----- Input material -----
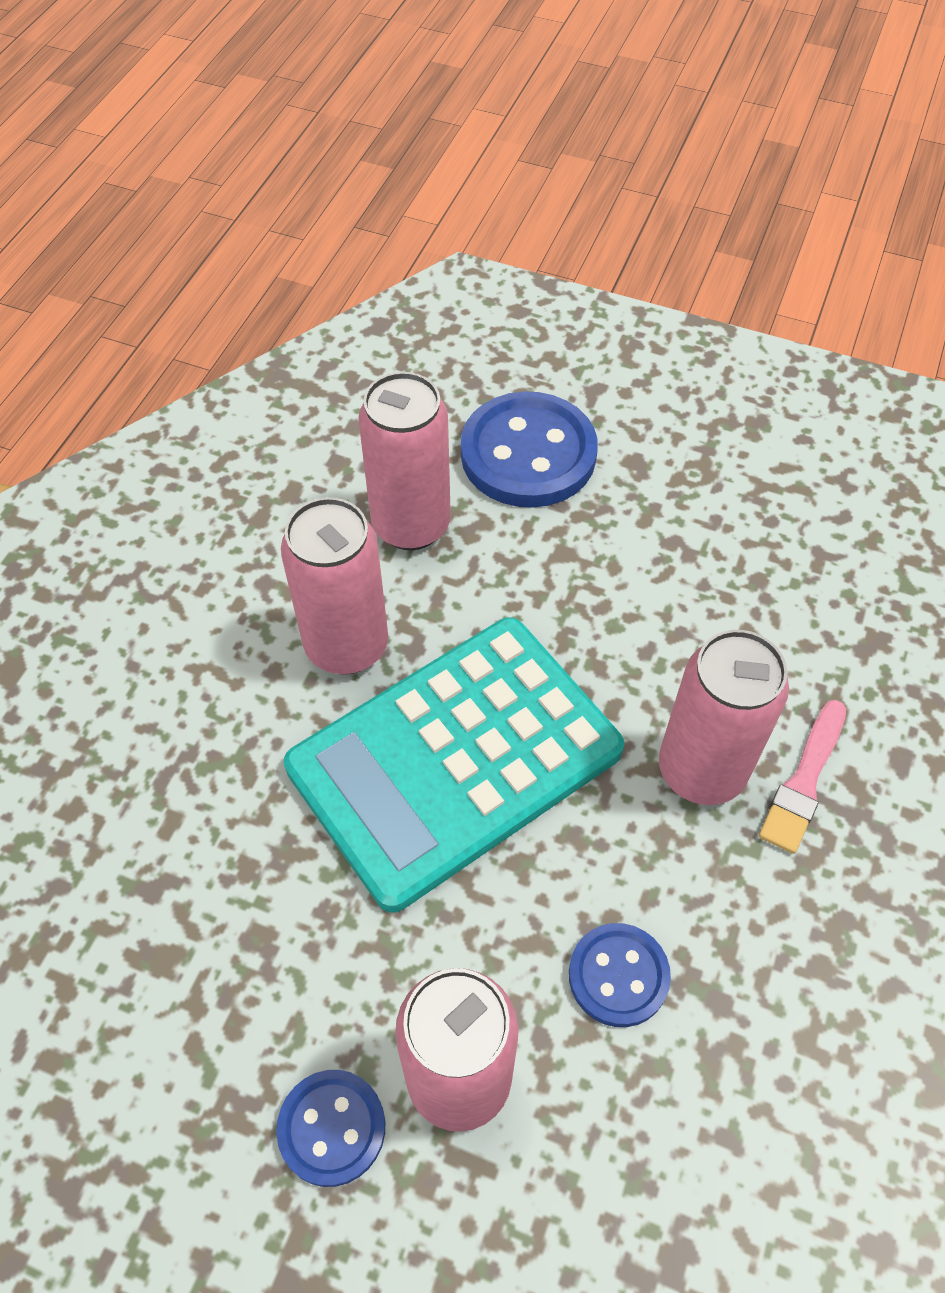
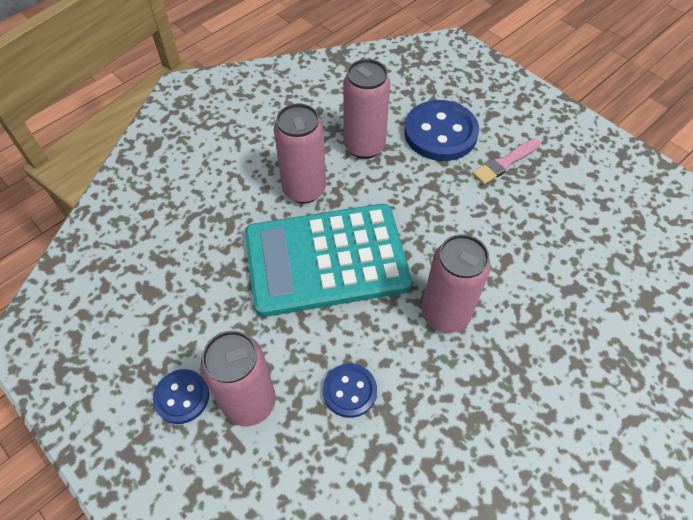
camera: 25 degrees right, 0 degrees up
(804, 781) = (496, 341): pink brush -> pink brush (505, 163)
-----
----- Input material -----
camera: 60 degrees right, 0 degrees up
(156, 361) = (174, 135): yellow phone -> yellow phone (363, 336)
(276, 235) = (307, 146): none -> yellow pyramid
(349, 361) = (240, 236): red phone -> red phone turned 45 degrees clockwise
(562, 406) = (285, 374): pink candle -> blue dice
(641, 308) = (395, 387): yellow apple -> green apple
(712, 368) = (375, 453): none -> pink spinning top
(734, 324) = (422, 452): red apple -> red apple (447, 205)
-----
----- Input material -----
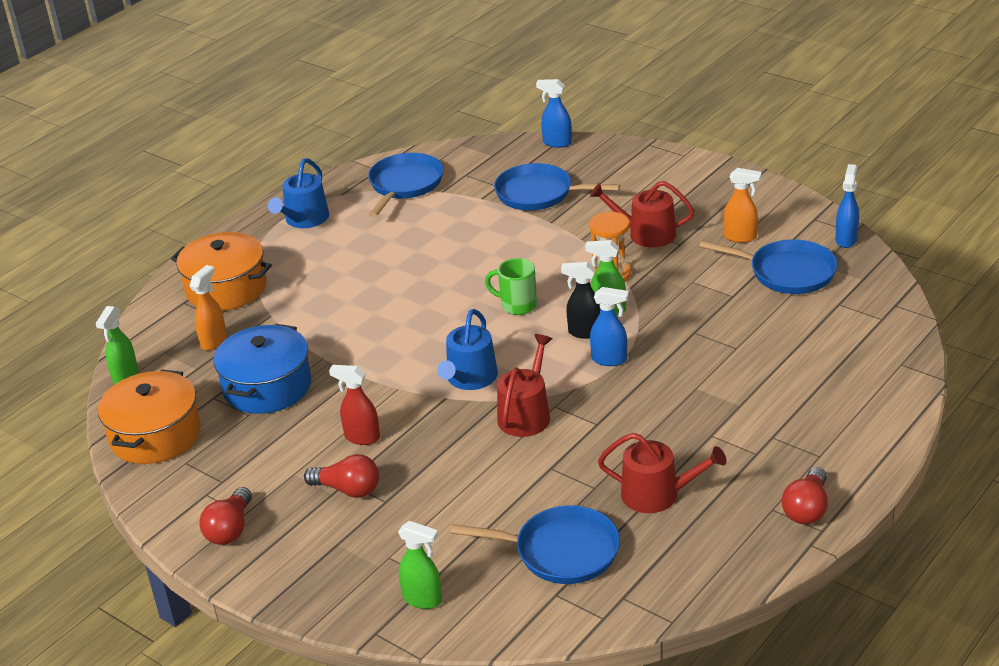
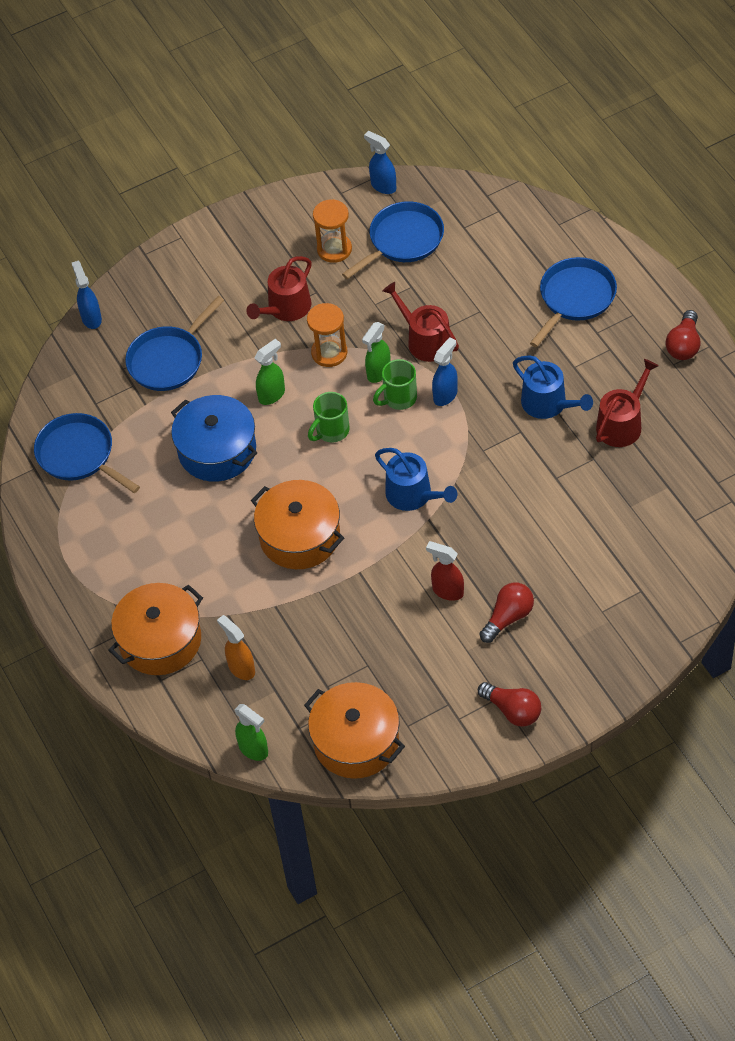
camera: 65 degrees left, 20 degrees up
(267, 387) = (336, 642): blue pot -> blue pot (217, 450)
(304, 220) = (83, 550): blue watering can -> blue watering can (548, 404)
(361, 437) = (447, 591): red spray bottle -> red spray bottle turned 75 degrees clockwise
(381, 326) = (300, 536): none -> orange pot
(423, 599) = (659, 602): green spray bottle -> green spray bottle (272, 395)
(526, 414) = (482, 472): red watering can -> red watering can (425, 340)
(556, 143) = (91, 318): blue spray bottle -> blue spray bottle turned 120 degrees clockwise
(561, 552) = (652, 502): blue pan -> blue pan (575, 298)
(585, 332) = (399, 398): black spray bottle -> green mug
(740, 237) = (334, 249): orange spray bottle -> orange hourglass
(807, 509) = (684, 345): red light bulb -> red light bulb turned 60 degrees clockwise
-----
Task directions ▸
Would you count the lines in the data that include the word "none" and reply with only the number?

Answer to the exercise ▸
3